[Pointing rows for text and elements]
----
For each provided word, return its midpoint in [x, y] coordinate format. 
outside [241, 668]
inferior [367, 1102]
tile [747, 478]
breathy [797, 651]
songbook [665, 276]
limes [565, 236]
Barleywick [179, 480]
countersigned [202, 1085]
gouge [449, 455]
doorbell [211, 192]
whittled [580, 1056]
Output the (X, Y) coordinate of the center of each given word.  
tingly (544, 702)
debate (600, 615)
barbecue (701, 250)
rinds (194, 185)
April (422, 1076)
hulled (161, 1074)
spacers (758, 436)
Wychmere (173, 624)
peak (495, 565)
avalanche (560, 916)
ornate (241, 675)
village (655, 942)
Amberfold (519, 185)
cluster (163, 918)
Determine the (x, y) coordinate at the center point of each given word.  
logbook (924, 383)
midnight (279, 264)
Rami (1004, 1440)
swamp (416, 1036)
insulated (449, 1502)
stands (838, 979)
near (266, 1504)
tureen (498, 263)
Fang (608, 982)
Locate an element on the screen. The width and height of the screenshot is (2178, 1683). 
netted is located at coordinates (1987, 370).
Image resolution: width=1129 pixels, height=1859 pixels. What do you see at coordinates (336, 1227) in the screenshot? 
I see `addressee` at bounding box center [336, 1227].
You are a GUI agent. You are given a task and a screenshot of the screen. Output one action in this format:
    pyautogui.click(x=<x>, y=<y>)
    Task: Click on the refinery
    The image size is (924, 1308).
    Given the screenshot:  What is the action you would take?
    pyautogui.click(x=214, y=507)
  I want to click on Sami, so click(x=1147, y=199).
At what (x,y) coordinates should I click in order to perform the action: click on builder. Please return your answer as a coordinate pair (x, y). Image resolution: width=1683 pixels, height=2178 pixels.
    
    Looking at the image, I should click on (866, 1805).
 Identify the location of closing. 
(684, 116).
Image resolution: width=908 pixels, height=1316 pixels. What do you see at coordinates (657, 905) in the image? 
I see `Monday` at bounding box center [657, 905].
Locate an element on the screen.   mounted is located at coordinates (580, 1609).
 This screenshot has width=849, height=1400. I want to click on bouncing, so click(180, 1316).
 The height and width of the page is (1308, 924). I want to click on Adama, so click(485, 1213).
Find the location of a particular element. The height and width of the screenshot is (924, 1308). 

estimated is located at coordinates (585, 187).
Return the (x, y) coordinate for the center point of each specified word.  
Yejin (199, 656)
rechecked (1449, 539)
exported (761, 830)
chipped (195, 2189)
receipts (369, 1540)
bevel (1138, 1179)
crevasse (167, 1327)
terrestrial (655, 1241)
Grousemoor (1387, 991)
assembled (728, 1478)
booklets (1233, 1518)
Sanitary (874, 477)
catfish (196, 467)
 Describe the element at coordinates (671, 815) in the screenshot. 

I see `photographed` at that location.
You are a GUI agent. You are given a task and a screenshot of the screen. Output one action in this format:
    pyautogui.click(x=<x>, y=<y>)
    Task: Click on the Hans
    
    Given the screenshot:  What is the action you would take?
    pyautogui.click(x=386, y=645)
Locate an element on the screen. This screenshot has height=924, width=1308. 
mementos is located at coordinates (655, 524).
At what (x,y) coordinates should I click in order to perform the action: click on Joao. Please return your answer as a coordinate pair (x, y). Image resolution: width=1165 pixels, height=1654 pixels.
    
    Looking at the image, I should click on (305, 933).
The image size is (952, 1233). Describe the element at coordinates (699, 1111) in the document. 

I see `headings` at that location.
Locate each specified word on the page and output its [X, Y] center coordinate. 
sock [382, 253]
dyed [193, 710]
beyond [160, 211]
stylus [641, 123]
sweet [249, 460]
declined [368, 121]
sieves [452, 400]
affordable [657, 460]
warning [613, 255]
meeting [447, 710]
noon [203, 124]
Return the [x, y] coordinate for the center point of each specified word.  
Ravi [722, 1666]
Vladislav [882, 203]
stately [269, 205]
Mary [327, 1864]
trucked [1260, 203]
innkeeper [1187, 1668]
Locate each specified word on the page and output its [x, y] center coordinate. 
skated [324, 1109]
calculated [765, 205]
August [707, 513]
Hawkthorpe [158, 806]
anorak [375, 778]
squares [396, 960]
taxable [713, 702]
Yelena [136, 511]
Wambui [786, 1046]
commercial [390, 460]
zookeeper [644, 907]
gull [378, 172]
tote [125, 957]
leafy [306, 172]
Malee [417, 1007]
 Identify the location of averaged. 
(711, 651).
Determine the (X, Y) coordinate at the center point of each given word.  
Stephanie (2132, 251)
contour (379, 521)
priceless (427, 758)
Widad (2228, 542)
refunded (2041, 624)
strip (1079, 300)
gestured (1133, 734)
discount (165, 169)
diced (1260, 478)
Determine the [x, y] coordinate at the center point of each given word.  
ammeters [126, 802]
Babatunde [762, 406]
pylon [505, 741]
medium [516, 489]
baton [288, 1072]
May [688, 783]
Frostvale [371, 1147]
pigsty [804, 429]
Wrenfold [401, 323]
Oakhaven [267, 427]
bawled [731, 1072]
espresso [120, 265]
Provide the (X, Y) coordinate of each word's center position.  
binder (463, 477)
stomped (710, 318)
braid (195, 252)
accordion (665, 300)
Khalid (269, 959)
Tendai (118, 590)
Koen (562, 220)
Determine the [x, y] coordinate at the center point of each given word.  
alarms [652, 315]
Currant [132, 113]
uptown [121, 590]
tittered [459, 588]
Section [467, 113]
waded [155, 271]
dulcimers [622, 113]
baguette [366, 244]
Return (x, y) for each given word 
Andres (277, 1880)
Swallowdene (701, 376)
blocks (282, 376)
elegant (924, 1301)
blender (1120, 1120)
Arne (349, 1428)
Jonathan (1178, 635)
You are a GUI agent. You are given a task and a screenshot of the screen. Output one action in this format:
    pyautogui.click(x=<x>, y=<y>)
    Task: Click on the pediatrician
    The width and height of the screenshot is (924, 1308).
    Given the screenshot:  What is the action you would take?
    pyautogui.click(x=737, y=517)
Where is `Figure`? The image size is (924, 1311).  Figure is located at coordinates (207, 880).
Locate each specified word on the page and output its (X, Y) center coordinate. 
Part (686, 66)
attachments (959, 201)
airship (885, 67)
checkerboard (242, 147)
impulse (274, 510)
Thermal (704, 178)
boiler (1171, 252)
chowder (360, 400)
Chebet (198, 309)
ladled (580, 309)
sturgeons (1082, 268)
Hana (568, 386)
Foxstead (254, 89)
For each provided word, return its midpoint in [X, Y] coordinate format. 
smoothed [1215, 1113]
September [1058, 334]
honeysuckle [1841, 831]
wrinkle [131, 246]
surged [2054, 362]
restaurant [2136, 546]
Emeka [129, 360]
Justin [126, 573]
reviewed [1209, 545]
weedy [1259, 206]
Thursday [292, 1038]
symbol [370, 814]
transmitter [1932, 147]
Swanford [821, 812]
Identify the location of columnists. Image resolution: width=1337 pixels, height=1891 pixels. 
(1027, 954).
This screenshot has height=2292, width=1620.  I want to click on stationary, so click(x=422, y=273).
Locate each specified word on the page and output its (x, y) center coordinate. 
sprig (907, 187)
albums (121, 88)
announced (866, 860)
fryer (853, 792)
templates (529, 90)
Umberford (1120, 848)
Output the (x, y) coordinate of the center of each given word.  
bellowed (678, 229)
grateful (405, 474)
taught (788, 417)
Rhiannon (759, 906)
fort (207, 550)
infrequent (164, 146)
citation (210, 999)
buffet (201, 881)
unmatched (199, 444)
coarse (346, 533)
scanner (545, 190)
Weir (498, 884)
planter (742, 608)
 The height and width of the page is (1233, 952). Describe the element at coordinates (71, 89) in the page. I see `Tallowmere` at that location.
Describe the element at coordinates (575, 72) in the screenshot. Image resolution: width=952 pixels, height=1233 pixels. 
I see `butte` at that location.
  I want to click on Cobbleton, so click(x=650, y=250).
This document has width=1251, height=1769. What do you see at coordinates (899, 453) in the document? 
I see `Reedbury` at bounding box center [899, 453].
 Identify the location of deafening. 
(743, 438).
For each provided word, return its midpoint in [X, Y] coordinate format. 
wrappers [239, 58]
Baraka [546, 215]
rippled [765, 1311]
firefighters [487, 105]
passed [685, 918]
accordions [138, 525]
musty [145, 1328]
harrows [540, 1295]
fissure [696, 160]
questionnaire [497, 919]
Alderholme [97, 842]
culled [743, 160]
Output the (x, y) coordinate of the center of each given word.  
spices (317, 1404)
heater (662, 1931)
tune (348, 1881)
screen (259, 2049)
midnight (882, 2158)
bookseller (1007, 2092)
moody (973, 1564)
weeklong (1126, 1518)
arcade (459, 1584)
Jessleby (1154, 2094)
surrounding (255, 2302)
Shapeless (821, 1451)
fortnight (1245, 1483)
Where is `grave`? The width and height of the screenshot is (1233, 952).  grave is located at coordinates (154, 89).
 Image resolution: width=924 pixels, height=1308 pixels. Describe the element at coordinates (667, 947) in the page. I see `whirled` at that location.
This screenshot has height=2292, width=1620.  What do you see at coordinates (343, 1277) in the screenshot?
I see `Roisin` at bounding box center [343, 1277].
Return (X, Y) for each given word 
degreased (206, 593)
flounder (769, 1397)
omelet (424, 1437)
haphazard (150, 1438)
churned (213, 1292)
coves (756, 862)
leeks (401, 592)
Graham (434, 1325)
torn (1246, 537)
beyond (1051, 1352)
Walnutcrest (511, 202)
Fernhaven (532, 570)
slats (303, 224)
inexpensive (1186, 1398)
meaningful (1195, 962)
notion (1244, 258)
----
> _Problem to solve_
Arrange the rows as a JSON list of strings, one string per line with blank lines omitted, starting with the line that contains "commercial [390, 460]" and going on through the line that contains "baton [288, 1072]", both included.

> _Task response_
[
  "commercial [390, 460]",
  "zookeeper [644, 907]",
  "gull [378, 172]",
  "tote [125, 957]",
  "leafy [306, 172]",
  "Malee [417, 1007]",
  " Identify the location of averaged. ",
  "(711, 651).",
  "Determine the (X, Y) coordinate at the center point of each given word.  ",
  "Stephanie (2132, 251)",
  "contour (379, 521)",
  "priceless (427, 758)",
  "Widad (2228, 542)",
  "refunded (2041, 624)",
  "strip (1079, 300)",
  "gestured (1133, 734)",
  "discount (165, 169)",
  "diced (1260, 478)",
  "Determine the [x, y] coordinate at the center point of each given word.  ",
  "ammeters [126, 802]",
  "Babatunde [762, 406]",
  "pylon [505, 741]",
  "medium [516, 489]",
  "baton [288, 1072]"
]